> **What the task asks**: Extract from the entries below, exactly as given, only the lines from the line containing "camera: 170 degrees right, 10 degrees up" to the line containing "œuf [rouge] <295,145>", both lines included.

> **Source records**:
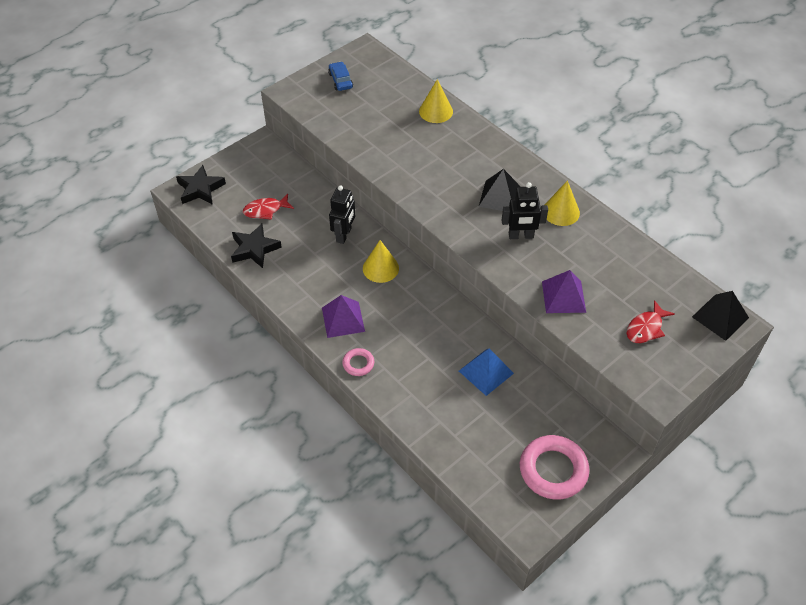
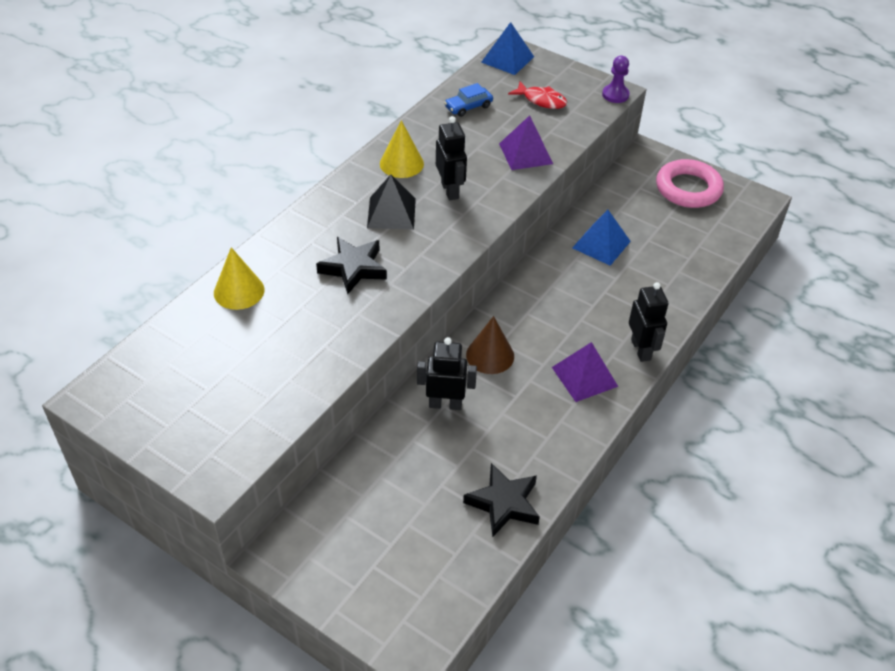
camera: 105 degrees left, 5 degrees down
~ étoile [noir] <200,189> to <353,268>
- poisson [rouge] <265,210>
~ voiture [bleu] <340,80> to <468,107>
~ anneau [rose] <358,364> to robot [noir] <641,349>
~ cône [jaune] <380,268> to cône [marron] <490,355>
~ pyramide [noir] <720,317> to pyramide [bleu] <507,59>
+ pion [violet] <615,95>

* * *

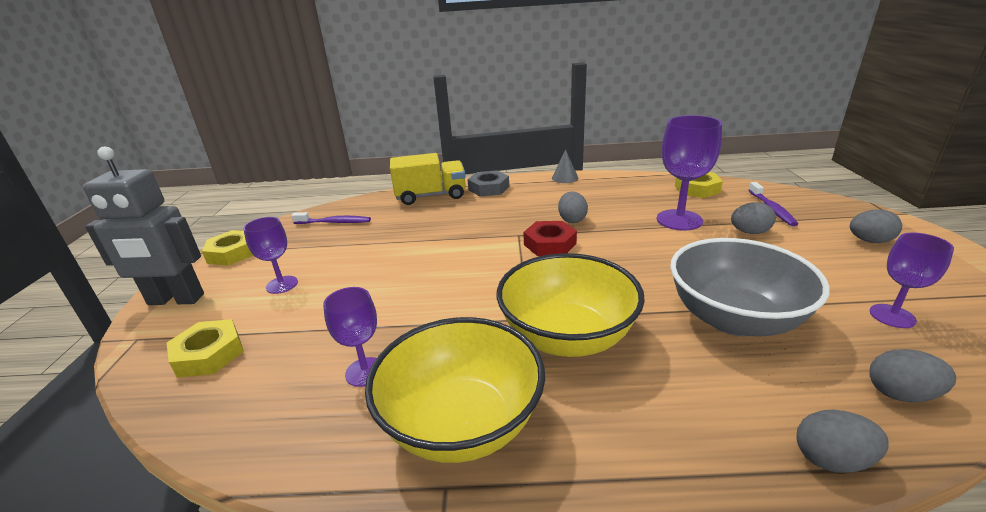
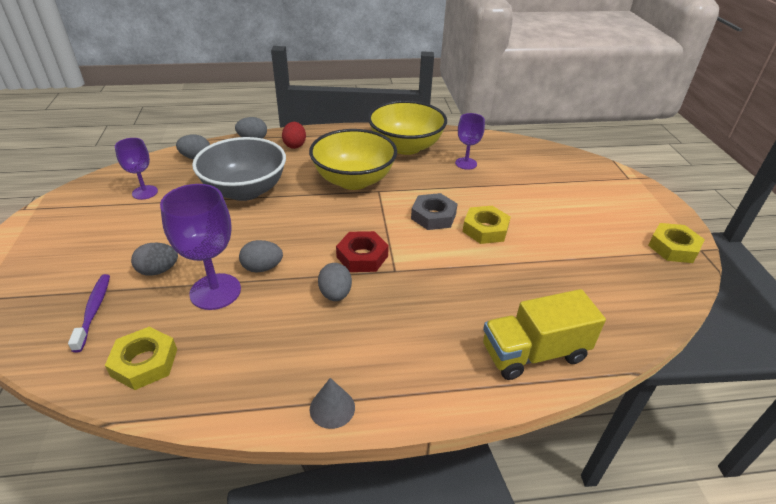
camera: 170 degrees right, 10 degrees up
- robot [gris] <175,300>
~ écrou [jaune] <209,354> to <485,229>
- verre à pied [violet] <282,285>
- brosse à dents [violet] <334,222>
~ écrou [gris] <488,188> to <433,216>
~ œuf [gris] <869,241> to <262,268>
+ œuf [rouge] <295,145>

> **Written answer**:
camera: 170 degrees right, 10 degrees up
- robot [gris] <175,300>
~ écrou [jaune] <209,354> to <485,229>
- verre à pied [violet] <282,285>
- brosse à dents [violet] <334,222>
~ écrou [gris] <488,188> to <433,216>
~ œuf [gris] <869,241> to <262,268>
+ œuf [rouge] <295,145>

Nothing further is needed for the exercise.